What needs to be done - I would like every record below transcribed exactly as it is.

Source data -

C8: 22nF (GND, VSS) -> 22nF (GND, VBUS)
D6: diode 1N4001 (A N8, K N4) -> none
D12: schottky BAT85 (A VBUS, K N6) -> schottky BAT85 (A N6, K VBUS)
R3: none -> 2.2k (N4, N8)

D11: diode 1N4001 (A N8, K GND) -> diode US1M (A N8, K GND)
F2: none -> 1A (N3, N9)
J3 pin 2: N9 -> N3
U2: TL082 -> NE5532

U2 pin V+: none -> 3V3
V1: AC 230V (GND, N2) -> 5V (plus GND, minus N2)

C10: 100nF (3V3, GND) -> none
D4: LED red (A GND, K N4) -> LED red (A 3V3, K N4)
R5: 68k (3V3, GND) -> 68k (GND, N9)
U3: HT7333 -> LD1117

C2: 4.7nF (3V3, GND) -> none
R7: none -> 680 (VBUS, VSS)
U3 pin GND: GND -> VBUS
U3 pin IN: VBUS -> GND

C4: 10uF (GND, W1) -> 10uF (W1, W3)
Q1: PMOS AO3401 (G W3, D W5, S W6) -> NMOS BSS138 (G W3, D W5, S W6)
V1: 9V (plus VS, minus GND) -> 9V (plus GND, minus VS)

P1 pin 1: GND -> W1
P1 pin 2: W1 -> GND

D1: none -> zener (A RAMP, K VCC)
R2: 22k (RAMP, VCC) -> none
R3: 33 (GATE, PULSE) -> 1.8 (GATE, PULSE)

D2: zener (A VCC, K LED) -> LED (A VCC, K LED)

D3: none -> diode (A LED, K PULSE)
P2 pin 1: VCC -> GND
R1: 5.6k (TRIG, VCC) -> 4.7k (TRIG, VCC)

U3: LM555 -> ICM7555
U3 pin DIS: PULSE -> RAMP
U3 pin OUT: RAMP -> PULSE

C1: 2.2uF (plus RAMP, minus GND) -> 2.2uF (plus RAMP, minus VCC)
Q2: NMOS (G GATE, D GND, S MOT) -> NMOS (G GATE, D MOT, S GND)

Completed task -
C8: 22nF (GND, VSS) -> 22nF (GND, VBUS)
D6: diode 1N4001 (A N8, K N4) -> none
D12: schottky BAT85 (A VBUS, K N6) -> schottky BAT85 (A N6, K VBUS)
R3: none -> 2.2k (N4, N8)

D11: diode 1N4001 (A N8, K GND) -> diode US1M (A N8, K GND)
F2: none -> 1A (N3, N9)
J3 pin 2: N9 -> N3
U2: TL082 -> NE5532

U2 pin V+: none -> 3V3
V1: AC 230V (GND, N2) -> 5V (plus GND, minus N2)

C10: 100nF (3V3, GND) -> none
D4: LED red (A GND, K N4) -> LED red (A 3V3, K N4)
R5: 68k (3V3, GND) -> 68k (GND, N9)
U3: HT7333 -> LD1117

C2: 4.7nF (3V3, GND) -> none
R7: none -> 680 (VBUS, VSS)
U3 pin GND: GND -> VBUS
U3 pin IN: VBUS -> GND

C4: 10uF (GND, W1) -> 10uF (W1, W3)
Q1: PMOS AO3401 (G W3, D W5, S W6) -> NMOS BSS138 (G W3, D W5, S W6)
V1: 9V (plus VS, minus GND) -> 9V (plus GND, minus VS)

P1 pin 1: GND -> W1
P1 pin 2: W1 -> GND

D1: none -> zener (A RAMP, K VCC)
R2: 22k (RAMP, VCC) -> none
R3: 33 (GATE, PULSE) -> 1.8 (GATE, PULSE)

D2: zener (A VCC, K LED) -> LED (A VCC, K LED)

D3: none -> diode (A LED, K PULSE)
P2 pin 1: VCC -> GND
R1: 5.6k (TRIG, VCC) -> 4.7k (TRIG, VCC)

U3: LM555 -> ICM7555
U3 pin DIS: PULSE -> RAMP
U3 pin OUT: RAMP -> PULSE

C1: 2.2uF (plus RAMP, minus GND) -> 2.2uF (plus RAMP, minus VCC)
Q2: NMOS (G GATE, D GND, S MOT) -> NMOS (G GATE, D MOT, S GND)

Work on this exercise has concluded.